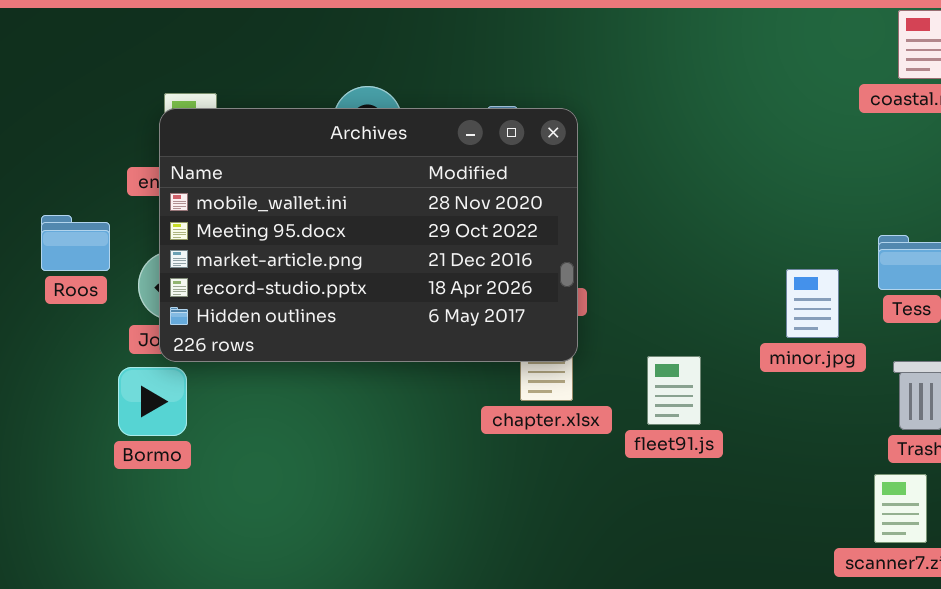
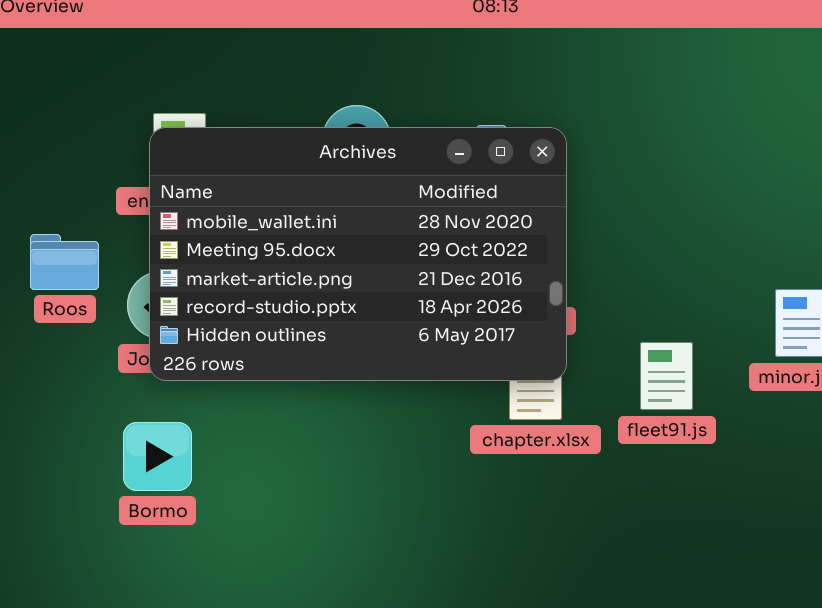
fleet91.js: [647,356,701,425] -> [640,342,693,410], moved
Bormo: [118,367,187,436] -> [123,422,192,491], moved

---

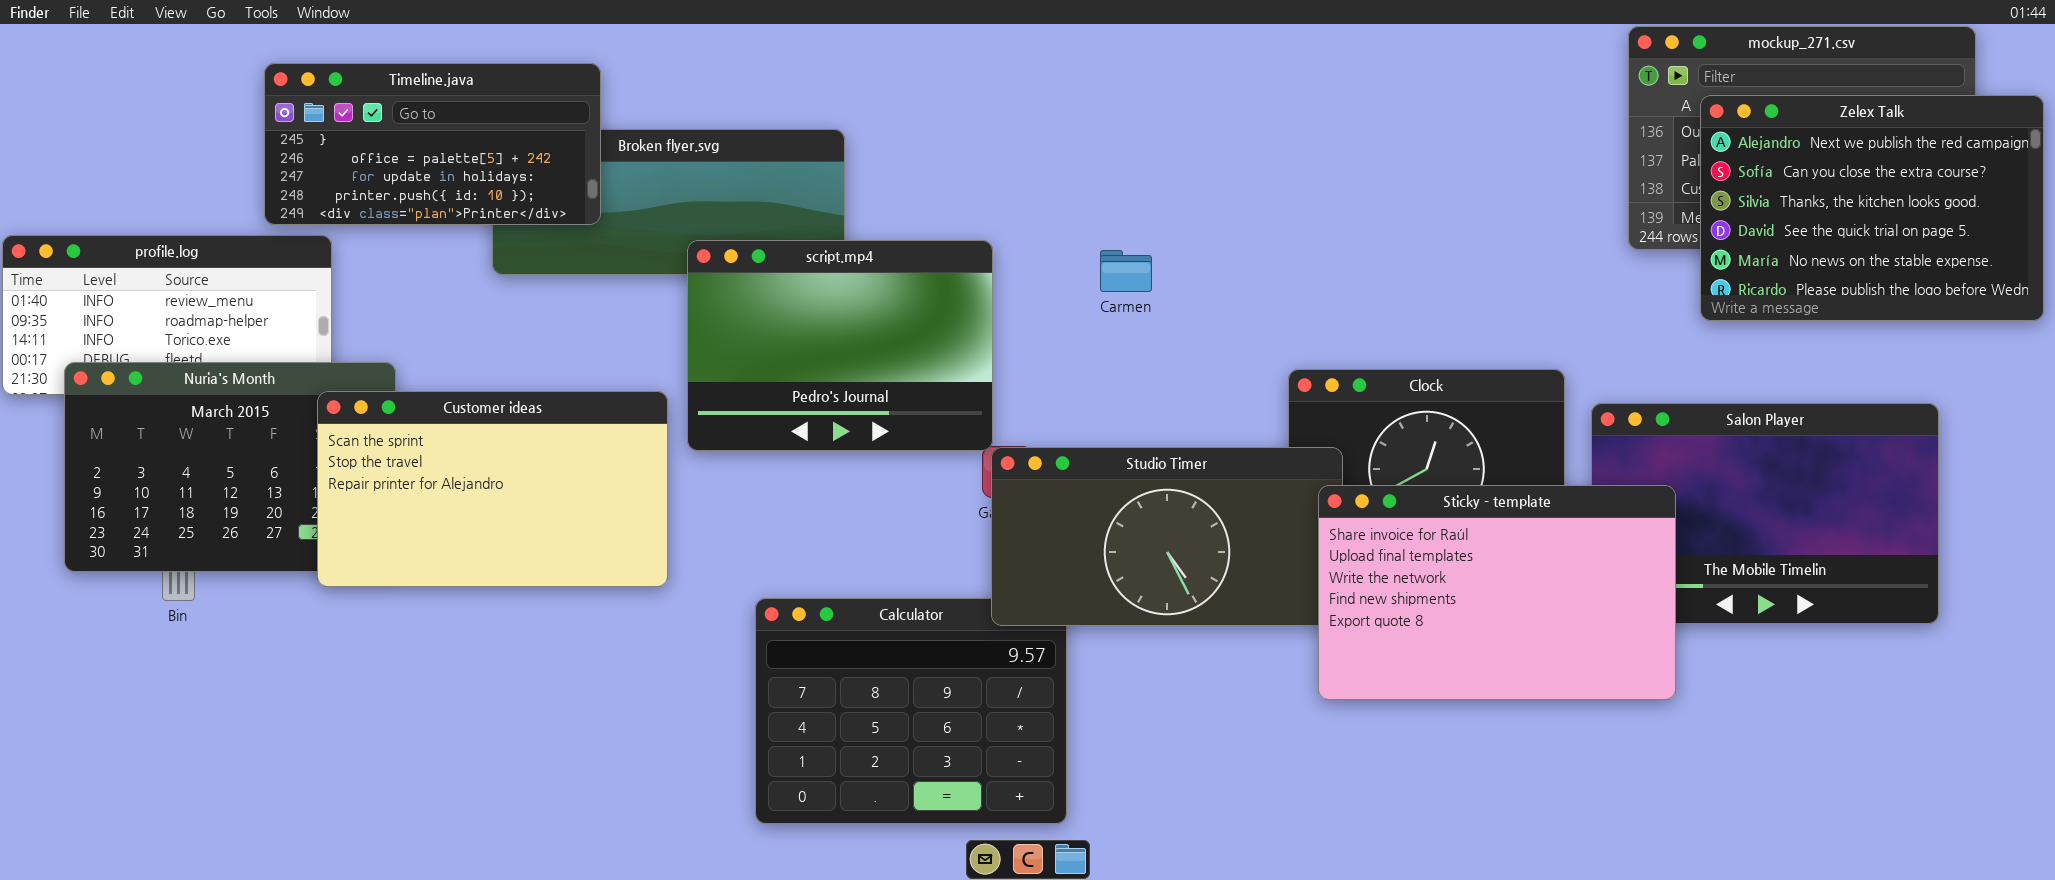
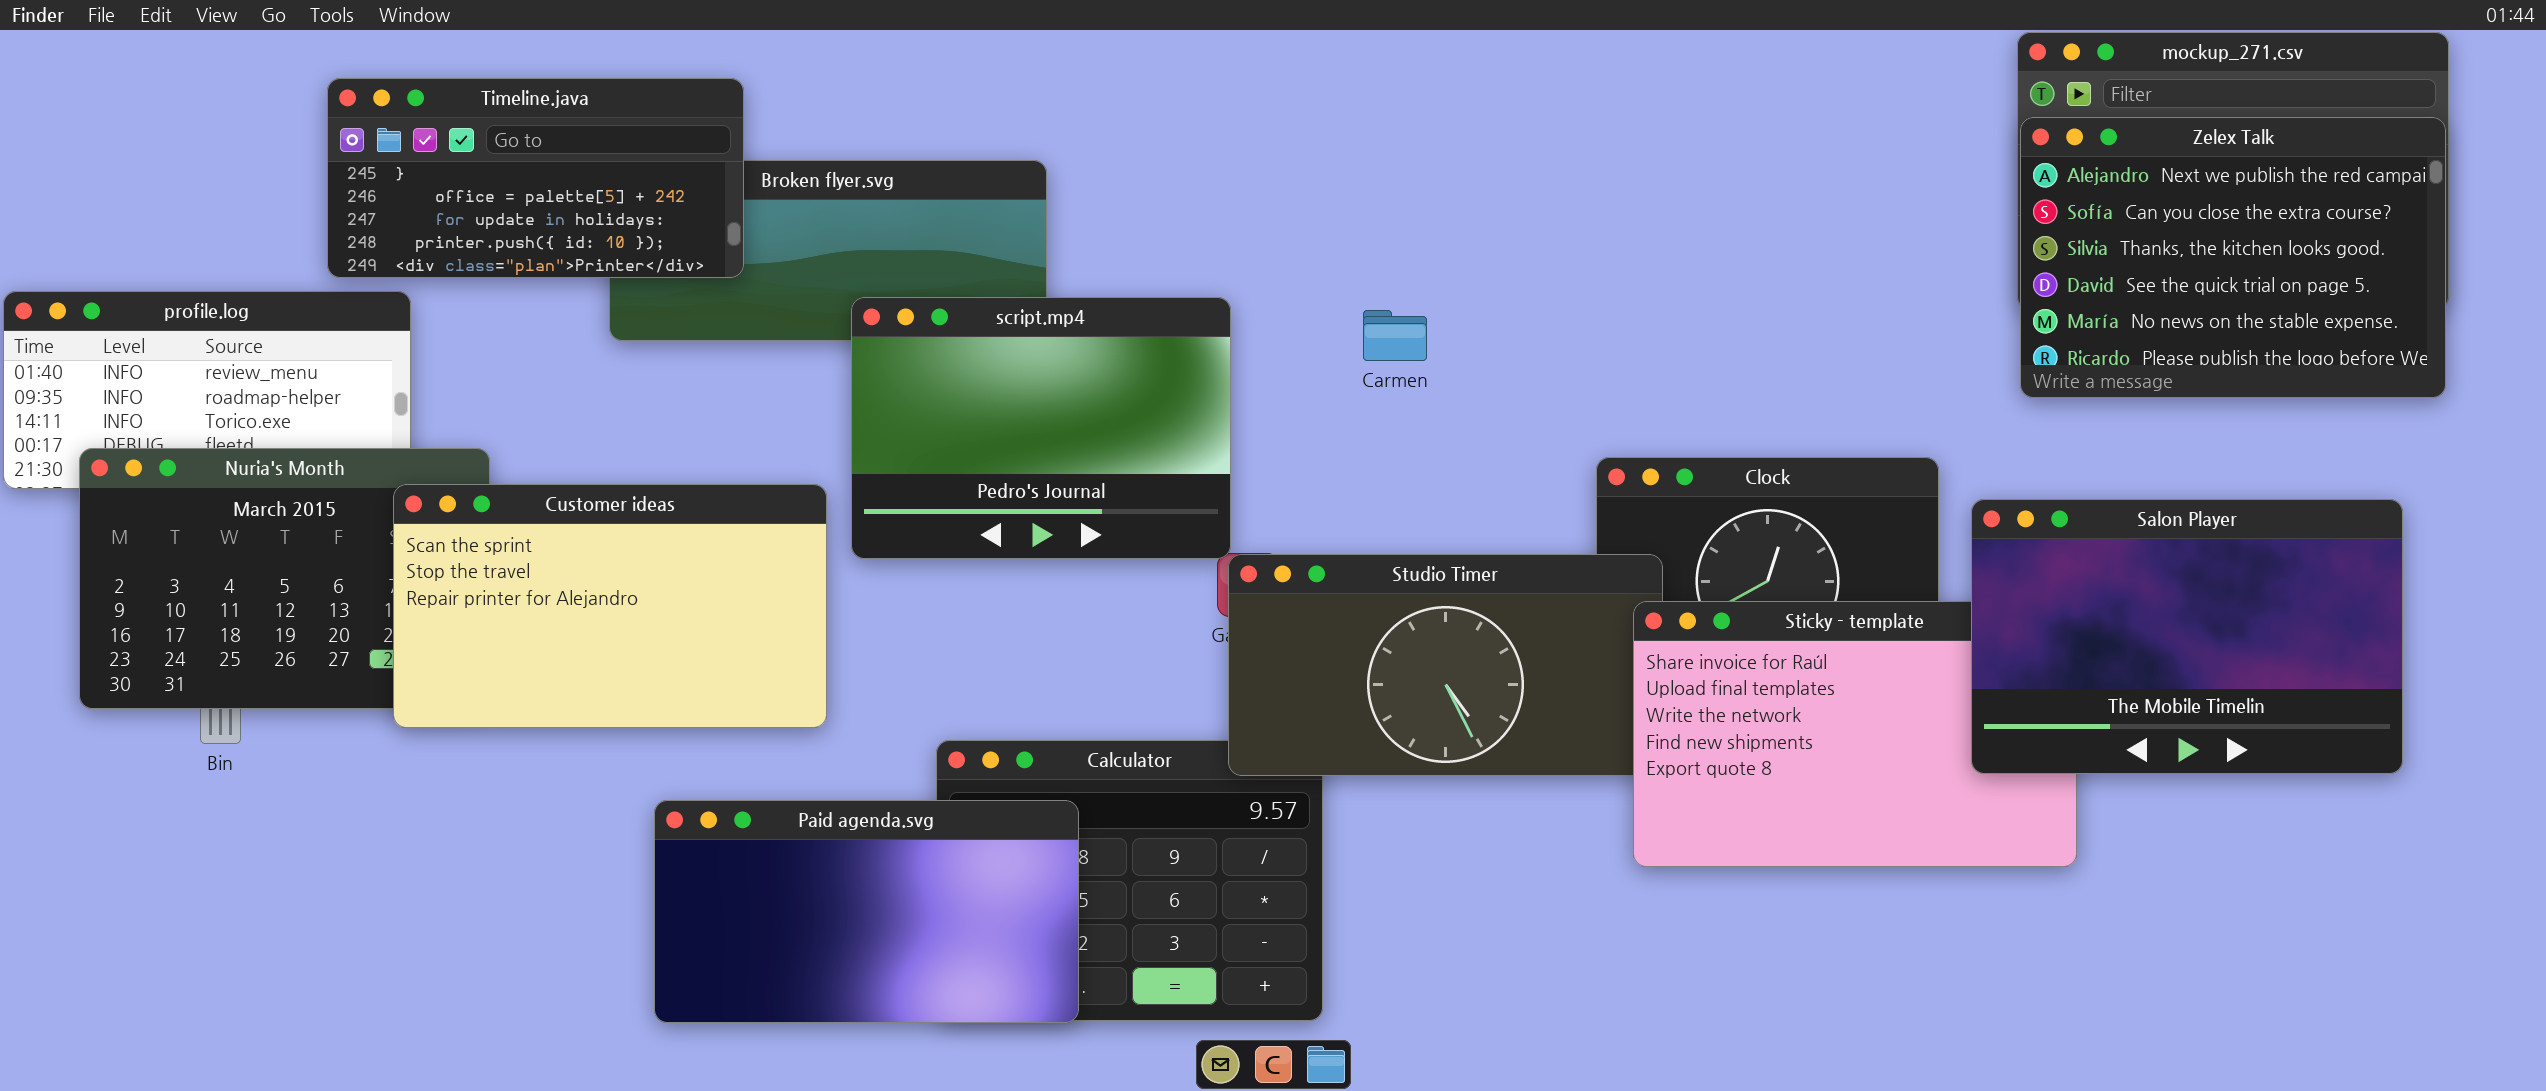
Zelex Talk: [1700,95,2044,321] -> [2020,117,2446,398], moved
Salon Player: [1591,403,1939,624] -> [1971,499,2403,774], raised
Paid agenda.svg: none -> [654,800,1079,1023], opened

• [About this task]
Show, from the records above, every line that includes "moved".

• [Answer for this exercise]
fleet91.js: [647,356,701,425] -> [640,342,693,410], moved
Bormo: [118,367,187,436] -> [123,422,192,491], moved
Zelex Talk: [1700,95,2044,321] -> [2020,117,2446,398], moved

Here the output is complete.